==== GIVEN DATA

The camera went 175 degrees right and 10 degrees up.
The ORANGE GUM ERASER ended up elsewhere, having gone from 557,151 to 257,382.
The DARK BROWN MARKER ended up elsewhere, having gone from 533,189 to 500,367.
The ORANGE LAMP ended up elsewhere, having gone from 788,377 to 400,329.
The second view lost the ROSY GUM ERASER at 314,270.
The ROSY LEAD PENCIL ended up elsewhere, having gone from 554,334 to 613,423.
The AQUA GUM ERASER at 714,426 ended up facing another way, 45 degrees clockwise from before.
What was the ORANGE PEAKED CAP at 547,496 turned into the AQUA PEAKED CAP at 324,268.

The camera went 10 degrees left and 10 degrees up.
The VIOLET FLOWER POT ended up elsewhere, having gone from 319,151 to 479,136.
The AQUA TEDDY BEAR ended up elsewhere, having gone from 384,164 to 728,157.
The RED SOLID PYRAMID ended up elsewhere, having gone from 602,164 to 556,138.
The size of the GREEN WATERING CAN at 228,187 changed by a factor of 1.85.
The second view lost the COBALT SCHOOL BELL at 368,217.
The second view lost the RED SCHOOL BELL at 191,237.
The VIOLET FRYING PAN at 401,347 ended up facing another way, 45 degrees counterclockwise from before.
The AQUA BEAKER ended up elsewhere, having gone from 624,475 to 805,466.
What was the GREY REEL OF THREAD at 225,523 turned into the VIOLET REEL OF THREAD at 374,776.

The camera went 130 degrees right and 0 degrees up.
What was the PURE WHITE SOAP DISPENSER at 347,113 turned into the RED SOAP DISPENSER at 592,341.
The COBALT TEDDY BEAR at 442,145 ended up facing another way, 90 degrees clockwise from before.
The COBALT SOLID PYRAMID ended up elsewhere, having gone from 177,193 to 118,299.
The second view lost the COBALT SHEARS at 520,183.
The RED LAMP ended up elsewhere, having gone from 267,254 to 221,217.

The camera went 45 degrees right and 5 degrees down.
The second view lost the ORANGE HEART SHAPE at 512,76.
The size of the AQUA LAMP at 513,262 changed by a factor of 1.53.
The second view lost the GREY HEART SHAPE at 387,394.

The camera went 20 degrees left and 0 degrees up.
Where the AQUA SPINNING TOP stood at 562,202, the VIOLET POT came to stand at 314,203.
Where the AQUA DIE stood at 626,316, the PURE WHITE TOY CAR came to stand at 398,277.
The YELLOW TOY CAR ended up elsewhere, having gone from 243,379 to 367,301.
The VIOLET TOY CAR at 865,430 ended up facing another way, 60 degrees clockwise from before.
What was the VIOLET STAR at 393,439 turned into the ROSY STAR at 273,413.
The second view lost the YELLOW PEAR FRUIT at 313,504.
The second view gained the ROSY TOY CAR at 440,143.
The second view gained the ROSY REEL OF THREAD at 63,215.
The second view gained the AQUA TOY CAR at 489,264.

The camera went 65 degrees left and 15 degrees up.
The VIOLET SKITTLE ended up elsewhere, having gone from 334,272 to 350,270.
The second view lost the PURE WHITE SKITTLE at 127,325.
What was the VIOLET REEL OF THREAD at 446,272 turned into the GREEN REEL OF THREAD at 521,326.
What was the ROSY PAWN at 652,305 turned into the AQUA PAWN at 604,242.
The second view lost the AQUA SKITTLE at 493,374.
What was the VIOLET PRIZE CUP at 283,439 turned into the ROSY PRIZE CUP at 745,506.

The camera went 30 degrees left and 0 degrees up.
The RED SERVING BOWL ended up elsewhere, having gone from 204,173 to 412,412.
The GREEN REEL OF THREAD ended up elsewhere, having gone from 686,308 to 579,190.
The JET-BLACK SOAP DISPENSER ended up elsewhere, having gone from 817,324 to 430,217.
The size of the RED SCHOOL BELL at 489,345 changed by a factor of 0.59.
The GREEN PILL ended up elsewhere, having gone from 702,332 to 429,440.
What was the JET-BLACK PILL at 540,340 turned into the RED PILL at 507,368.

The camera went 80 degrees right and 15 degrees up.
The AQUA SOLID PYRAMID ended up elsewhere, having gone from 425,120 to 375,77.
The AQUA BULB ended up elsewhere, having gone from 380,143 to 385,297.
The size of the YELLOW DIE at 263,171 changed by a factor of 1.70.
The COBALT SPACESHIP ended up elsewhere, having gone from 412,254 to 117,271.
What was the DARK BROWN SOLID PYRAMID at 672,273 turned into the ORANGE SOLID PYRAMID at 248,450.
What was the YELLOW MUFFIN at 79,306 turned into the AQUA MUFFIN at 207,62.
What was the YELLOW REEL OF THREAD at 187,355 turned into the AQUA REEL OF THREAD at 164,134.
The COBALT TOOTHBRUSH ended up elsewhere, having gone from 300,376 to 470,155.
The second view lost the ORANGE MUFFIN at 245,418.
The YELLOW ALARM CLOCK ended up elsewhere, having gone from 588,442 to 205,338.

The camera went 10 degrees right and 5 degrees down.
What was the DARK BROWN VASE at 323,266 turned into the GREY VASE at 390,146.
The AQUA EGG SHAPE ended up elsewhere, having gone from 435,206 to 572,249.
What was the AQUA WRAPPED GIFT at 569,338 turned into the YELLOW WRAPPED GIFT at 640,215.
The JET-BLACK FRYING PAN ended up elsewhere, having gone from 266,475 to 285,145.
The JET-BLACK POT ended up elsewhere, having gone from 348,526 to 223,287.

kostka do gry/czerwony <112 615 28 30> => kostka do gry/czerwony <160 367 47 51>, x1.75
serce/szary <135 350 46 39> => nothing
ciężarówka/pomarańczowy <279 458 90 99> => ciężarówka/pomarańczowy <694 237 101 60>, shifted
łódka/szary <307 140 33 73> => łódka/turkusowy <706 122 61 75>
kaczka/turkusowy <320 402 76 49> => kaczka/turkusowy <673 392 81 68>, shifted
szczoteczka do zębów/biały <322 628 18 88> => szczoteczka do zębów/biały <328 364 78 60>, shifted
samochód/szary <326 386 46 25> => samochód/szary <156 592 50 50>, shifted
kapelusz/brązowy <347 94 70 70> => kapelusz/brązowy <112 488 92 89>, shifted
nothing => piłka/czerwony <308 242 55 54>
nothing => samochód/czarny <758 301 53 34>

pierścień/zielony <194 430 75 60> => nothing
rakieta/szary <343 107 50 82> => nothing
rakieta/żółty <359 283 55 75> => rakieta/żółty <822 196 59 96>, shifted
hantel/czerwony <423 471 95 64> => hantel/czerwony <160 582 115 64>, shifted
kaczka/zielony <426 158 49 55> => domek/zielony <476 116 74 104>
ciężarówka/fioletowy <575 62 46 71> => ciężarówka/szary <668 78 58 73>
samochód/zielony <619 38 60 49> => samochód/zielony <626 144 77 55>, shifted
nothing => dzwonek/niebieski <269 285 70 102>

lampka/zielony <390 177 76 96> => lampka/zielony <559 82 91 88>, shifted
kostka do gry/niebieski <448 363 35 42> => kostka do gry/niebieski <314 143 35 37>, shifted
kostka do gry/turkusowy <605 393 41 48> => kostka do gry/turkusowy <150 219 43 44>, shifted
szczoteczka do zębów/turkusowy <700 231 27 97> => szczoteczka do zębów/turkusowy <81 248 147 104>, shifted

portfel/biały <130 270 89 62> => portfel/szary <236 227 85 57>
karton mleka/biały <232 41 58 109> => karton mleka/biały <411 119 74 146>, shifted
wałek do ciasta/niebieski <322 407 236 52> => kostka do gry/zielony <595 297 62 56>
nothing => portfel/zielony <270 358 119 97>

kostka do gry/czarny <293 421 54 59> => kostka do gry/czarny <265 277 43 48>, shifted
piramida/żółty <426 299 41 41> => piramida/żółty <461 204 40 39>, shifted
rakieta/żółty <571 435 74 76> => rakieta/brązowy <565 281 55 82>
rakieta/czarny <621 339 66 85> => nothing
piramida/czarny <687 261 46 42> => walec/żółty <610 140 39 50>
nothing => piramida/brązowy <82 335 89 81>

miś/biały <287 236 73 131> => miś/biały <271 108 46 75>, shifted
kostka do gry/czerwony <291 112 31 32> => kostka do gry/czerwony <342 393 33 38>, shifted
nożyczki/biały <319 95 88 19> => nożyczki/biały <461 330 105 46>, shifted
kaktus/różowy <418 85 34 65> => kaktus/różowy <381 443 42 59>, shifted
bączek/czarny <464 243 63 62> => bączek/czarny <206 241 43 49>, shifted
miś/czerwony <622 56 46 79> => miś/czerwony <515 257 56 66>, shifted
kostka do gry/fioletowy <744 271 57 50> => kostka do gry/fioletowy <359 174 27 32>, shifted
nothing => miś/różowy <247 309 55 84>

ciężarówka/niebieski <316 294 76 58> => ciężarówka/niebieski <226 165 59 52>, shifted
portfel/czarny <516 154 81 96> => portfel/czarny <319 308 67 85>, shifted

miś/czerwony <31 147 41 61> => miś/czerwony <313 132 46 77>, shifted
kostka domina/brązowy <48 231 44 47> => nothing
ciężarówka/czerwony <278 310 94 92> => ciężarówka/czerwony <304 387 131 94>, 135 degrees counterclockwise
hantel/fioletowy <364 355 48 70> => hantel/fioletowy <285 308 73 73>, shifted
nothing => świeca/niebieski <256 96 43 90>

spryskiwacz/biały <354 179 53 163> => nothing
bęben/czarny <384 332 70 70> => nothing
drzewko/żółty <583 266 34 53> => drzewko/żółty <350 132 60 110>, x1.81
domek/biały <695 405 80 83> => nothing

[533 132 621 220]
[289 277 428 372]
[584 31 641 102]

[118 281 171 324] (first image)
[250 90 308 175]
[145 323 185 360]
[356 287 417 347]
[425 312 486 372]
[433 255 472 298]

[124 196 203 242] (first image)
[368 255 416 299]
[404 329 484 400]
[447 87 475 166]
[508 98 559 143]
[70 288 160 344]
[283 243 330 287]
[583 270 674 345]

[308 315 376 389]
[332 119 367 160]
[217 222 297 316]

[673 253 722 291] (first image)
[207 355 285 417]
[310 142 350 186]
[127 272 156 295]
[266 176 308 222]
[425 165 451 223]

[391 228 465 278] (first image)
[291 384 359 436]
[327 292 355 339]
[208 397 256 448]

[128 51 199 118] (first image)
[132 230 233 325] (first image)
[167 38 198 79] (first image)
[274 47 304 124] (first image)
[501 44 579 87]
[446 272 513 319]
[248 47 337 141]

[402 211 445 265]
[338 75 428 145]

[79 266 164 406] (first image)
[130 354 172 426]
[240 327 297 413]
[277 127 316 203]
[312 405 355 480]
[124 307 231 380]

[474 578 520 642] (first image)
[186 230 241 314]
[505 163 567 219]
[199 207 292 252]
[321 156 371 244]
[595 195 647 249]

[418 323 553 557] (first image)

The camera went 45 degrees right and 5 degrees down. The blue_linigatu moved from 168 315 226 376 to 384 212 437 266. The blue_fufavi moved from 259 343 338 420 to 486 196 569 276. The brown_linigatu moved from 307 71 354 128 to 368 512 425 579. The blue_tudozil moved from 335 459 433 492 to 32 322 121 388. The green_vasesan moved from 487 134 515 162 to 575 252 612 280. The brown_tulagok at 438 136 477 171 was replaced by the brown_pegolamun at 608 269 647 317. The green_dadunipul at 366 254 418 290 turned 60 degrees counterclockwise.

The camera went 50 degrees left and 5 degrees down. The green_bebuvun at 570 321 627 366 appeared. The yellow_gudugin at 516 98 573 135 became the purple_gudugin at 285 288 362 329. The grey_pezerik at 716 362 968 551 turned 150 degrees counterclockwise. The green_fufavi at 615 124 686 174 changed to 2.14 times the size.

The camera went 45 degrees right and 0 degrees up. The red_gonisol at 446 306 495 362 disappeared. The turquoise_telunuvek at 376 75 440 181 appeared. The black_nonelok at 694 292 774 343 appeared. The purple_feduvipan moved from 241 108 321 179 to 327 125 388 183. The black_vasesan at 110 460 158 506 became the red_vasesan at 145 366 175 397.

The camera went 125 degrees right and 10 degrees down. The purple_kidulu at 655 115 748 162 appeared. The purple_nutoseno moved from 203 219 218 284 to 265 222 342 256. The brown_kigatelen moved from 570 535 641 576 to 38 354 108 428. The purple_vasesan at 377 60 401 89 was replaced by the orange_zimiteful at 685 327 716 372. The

========

» REQUIRED WORK:
Please output only the lines from the first line of the entries through the line with "The AQUA GUM", both included, exactly as written.

» EXERCISE RESULT:
The camera went 175 degrees right and 10 degrees up.
The ORANGE GUM ERASER ended up elsewhere, having gone from 557,151 to 257,382.
The DARK BROWN MARKER ended up elsewhere, having gone from 533,189 to 500,367.
The ORANGE LAMP ended up elsewhere, having gone from 788,377 to 400,329.
The second view lost the ROSY GUM ERASER at 314,270.
The ROSY LEAD PENCIL ended up elsewhere, having gone from 554,334 to 613,423.
The AQUA GUM ERASER at 714,426 ended up facing another way, 45 degrees clockwise from before.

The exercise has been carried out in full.